Start of TASK INPUT

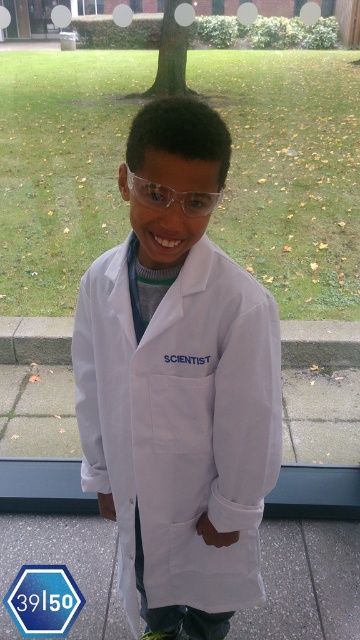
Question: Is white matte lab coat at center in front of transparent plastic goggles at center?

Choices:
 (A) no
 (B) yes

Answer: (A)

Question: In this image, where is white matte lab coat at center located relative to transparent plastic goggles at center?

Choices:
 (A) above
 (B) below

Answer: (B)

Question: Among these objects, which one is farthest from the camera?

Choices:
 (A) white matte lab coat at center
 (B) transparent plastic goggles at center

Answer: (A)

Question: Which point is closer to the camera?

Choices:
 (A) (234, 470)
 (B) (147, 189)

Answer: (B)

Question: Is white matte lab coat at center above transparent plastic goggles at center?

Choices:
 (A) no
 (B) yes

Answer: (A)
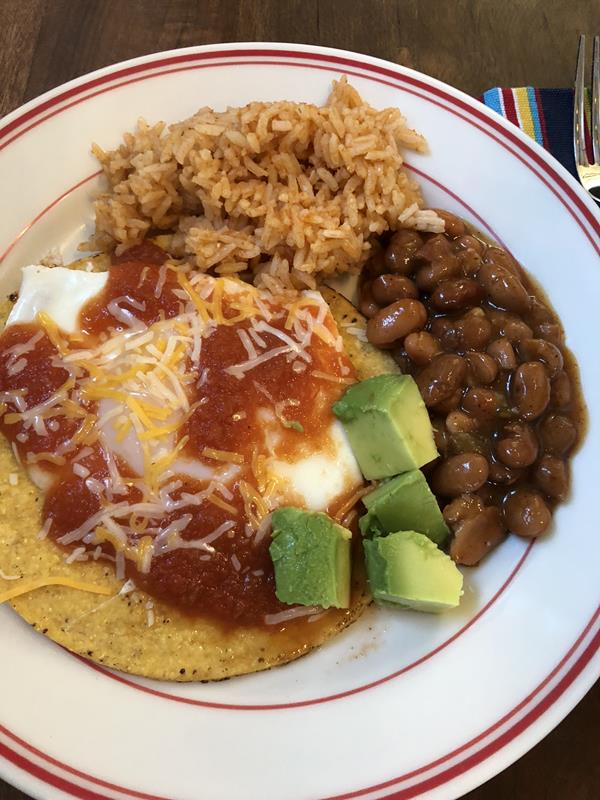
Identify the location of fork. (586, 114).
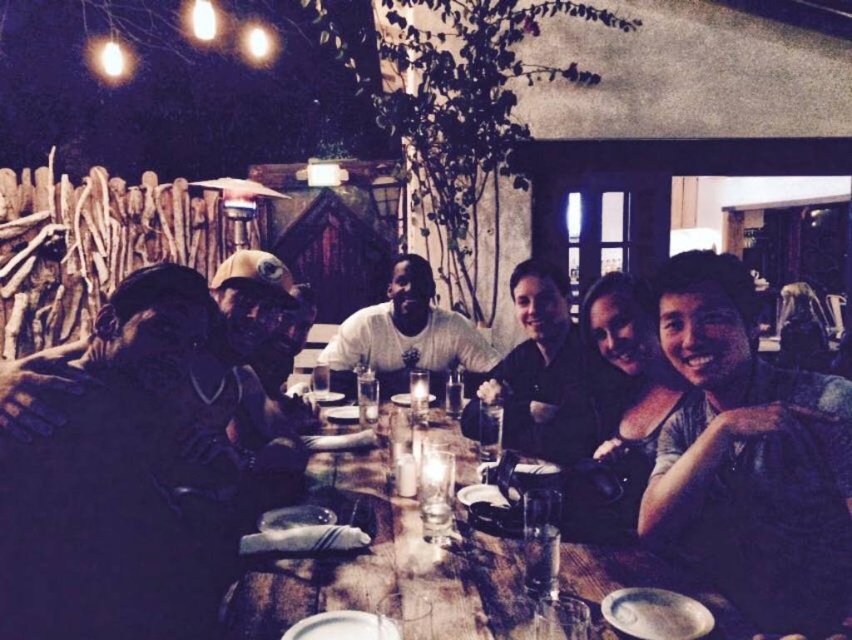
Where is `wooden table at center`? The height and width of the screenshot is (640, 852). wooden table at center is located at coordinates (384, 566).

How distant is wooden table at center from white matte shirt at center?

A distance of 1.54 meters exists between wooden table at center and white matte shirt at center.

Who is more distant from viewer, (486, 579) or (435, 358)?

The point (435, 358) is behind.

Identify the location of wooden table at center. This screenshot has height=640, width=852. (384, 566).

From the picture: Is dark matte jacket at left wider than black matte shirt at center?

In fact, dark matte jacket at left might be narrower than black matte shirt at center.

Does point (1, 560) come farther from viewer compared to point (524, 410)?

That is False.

End of TASK INPUT
Start of TASK INPUT

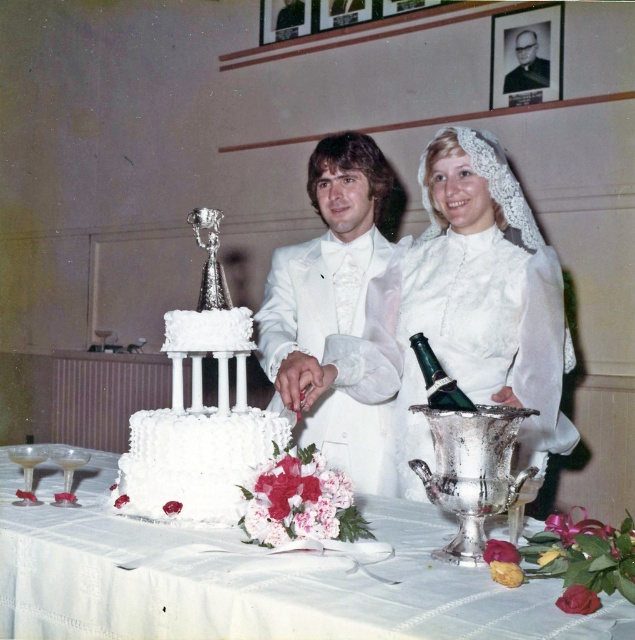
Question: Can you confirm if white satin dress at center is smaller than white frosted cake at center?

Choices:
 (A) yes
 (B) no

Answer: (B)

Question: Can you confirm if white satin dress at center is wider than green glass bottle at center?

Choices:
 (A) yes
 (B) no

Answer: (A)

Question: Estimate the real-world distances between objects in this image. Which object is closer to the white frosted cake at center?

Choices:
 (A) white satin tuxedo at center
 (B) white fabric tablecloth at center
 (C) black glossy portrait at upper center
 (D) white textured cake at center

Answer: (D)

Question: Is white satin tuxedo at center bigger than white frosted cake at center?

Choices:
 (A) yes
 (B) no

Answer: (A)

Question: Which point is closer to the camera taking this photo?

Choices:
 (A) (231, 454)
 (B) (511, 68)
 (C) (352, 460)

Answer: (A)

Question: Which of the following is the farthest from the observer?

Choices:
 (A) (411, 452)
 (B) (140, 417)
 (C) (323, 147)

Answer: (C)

End of TASK INPUT

# WHAT IS BEING ASKED
Count the lines in the preceding rows that contain the word "above". Reply with the number only.

# THE RESULT
2